» **Task prompt**
Beginning with the line containing "(359, 151) = (692, 516): purple" and ending with the last line of the records, set down every line exactly.

- - - - -

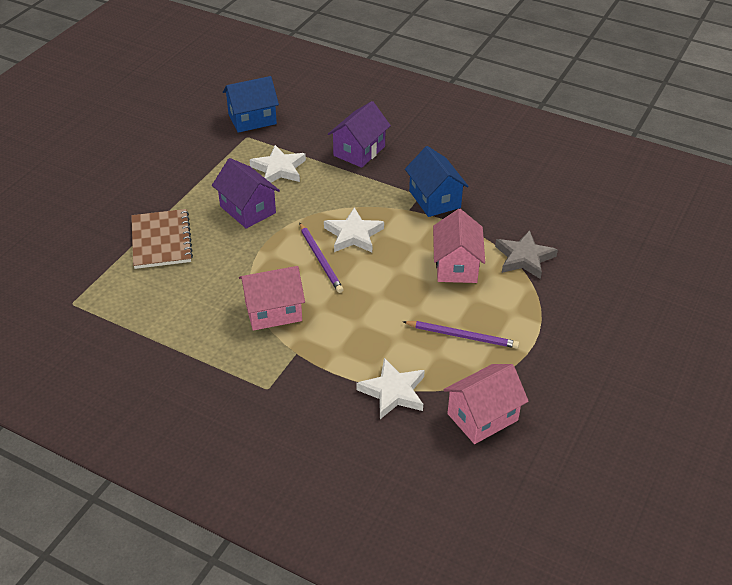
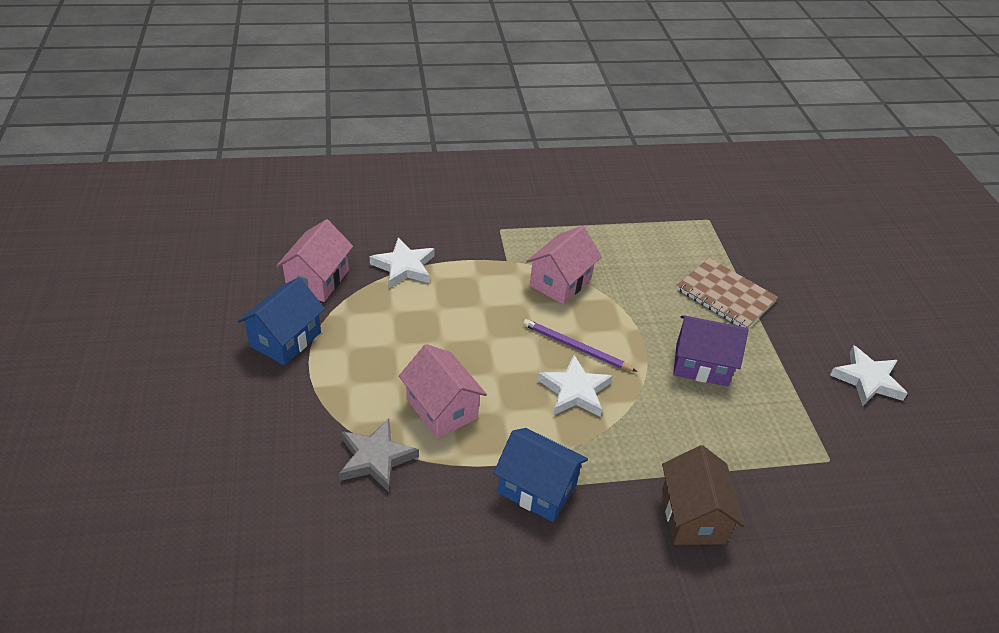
camera: 140 degrees right, 0 degrees up
(252, 119) = (863, 492): blue house -> blue house (285, 339)
(279, 169) = (739, 432): white star -> white star (867, 379)
(359, 151) = (692, 516): purple house -> brown house
(462, 336) = (381, 337): purple pencil -> none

- - - - -

» **Result of the exercise**
(359, 151) = (692, 516): purple house -> brown house
(462, 336) = (381, 337): purple pencil -> none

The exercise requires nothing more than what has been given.